EXERCISE AIM =
Reproduce the whole listing, keeping every character the same.

TASK INPUTS =
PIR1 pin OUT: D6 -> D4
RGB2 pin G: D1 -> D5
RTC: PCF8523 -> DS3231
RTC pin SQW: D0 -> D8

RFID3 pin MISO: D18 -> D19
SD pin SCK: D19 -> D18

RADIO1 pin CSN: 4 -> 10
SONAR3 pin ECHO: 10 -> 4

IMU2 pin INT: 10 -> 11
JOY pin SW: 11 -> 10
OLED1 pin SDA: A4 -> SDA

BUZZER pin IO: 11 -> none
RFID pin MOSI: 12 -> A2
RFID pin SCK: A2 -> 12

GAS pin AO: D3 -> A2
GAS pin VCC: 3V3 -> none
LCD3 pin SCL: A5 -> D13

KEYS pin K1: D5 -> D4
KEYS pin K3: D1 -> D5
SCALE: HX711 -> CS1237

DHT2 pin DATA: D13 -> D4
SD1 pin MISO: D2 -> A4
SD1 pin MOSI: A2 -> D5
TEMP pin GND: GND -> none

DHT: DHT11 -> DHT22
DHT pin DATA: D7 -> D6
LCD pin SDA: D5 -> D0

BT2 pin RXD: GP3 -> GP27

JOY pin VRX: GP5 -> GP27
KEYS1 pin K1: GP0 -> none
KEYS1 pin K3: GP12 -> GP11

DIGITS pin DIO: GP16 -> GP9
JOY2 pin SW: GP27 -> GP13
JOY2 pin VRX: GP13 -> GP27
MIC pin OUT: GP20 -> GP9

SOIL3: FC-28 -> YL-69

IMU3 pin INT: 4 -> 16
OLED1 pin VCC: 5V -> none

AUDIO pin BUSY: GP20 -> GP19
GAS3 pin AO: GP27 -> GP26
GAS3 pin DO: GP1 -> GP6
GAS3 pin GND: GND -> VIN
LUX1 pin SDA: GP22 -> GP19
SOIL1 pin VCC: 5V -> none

WRITTEN RESPONSE =
PIR1 pin OUT: D6 -> D4
RGB2 pin G: D1 -> D5
RTC: PCF8523 -> DS3231
RTC pin SQW: D0 -> D8

RFID3 pin MISO: D18 -> D19
SD pin SCK: D19 -> D18

RADIO1 pin CSN: 4 -> 10
SONAR3 pin ECHO: 10 -> 4

IMU2 pin INT: 10 -> 11
JOY pin SW: 11 -> 10
OLED1 pin SDA: A4 -> SDA

BUZZER pin IO: 11 -> none
RFID pin MOSI: 12 -> A2
RFID pin SCK: A2 -> 12

GAS pin AO: D3 -> A2
GAS pin VCC: 3V3 -> none
LCD3 pin SCL: A5 -> D13

KEYS pin K1: D5 -> D4
KEYS pin K3: D1 -> D5
SCALE: HX711 -> CS1237

DHT2 pin DATA: D13 -> D4
SD1 pin MISO: D2 -> A4
SD1 pin MOSI: A2 -> D5
TEMP pin GND: GND -> none

DHT: DHT11 -> DHT22
DHT pin DATA: D7 -> D6
LCD pin SDA: D5 -> D0

BT2 pin RXD: GP3 -> GP27

JOY pin VRX: GP5 -> GP27
KEYS1 pin K1: GP0 -> none
KEYS1 pin K3: GP12 -> GP11

DIGITS pin DIO: GP16 -> GP9
JOY2 pin SW: GP27 -> GP13
JOY2 pin VRX: GP13 -> GP27
MIC pin OUT: GP20 -> GP9

SOIL3: FC-28 -> YL-69

IMU3 pin INT: 4 -> 16
OLED1 pin VCC: 5V -> none

AUDIO pin BUSY: GP20 -> GP19
GAS3 pin AO: GP27 -> GP26
GAS3 pin DO: GP1 -> GP6
GAS3 pin GND: GND -> VIN
LUX1 pin SDA: GP22 -> GP19
SOIL1 pin VCC: 5V -> none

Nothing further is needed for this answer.